> **The problem**:
Every line from the one containing "(463, 432) = (278, 178): black" through the last line below should be reproduced exactly; please include nothing else.

[Scene difference descriptions]
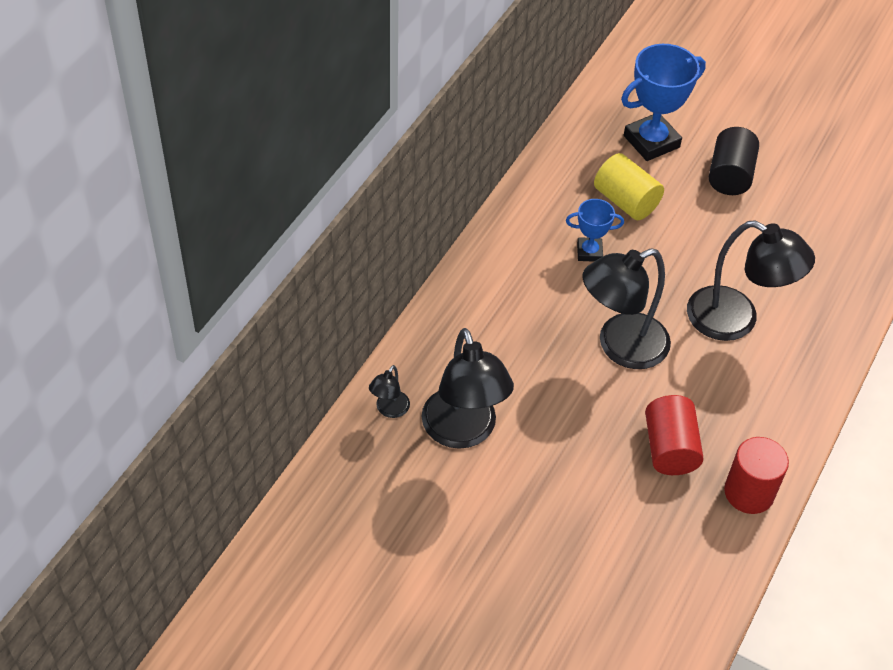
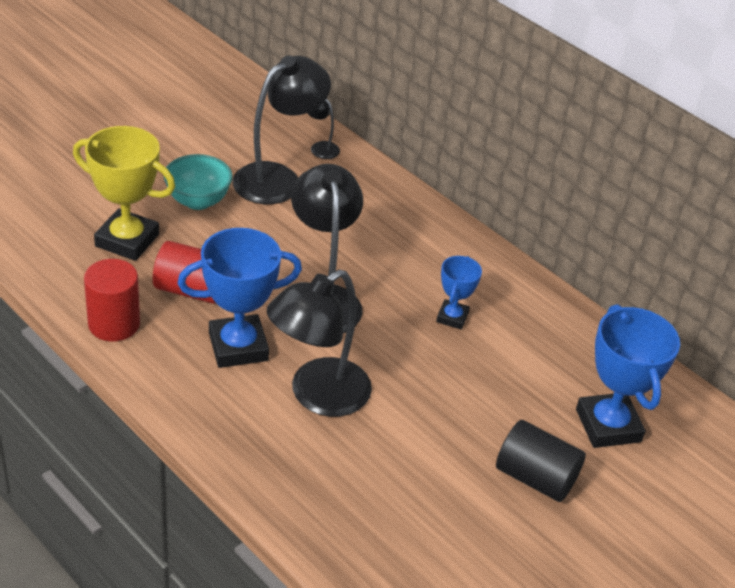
camera: 105 degrees right, 10 degrees down
(463, 432) = (278, 178): black lamp -> black lamp turned 135 degrees clockwise
(539, 489) = (198, 201): none -> turquoise bowl
(625, 201) = (517, 370): yellow cylinder -> none
(633, 528) = (127, 240): none -> yellow trophy
(717, 390) = (238, 347): none -> blue trophy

> **Your response**:
(463, 432) = (278, 178): black lamp -> black lamp turned 135 degrees clockwise
(539, 489) = (198, 201): none -> turquoise bowl
(625, 201) = (517, 370): yellow cylinder -> none
(633, 528) = (127, 240): none -> yellow trophy
(717, 390) = (238, 347): none -> blue trophy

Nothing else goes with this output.